## Dataset records
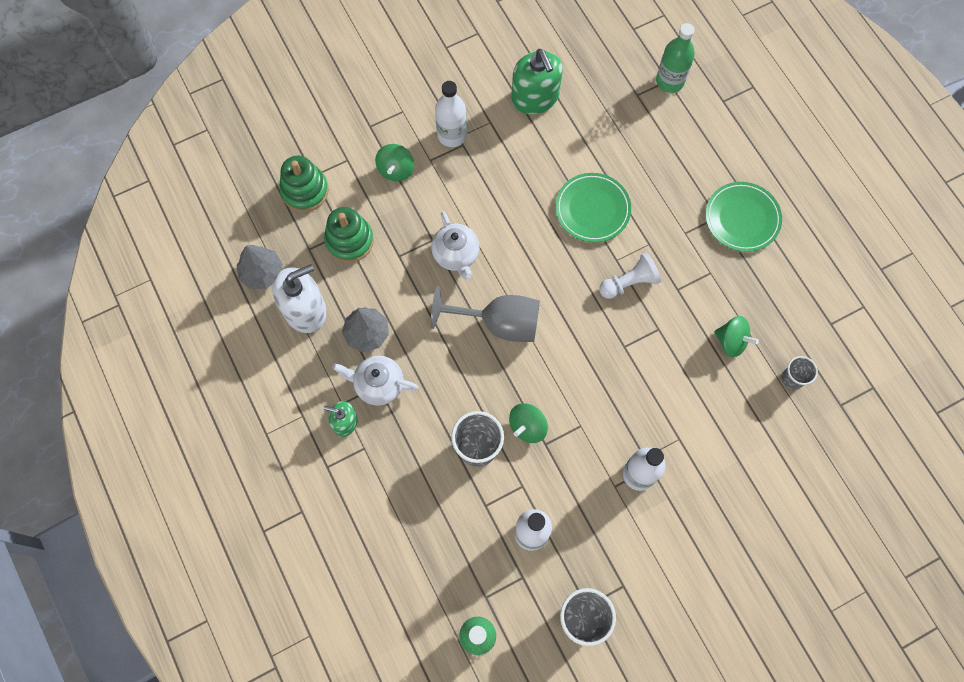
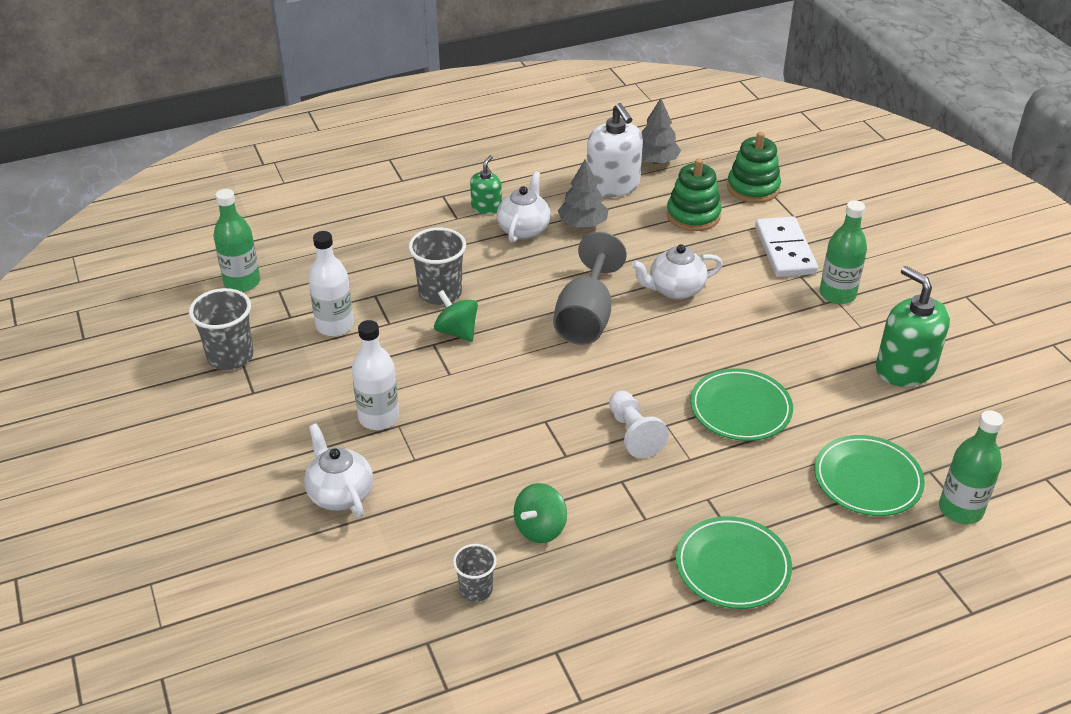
camera: 95 degrees right, 30 degrees down
(396, 170) = (784, 250): green spinning top -> white domino
(452, 135) = (837, 294): white bottle -> green bottle
(535, 98) = (905, 368): green soap dispenser -> green soap dispenser turned 75 degrees clockwise
(651, 132) = (867, 479): none -> green plate
(723, 489) = (340, 494): none -> white teapot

## What you will do
Each record above must be returned exactly as written, with its pictures omitted.

## Output
camera: 95 degrees right, 30 degrees down
(396, 170) = (784, 250): green spinning top -> white domino
(452, 135) = (837, 294): white bottle -> green bottle
(535, 98) = (905, 368): green soap dispenser -> green soap dispenser turned 75 degrees clockwise
(651, 132) = (867, 479): none -> green plate
(723, 489) = (340, 494): none -> white teapot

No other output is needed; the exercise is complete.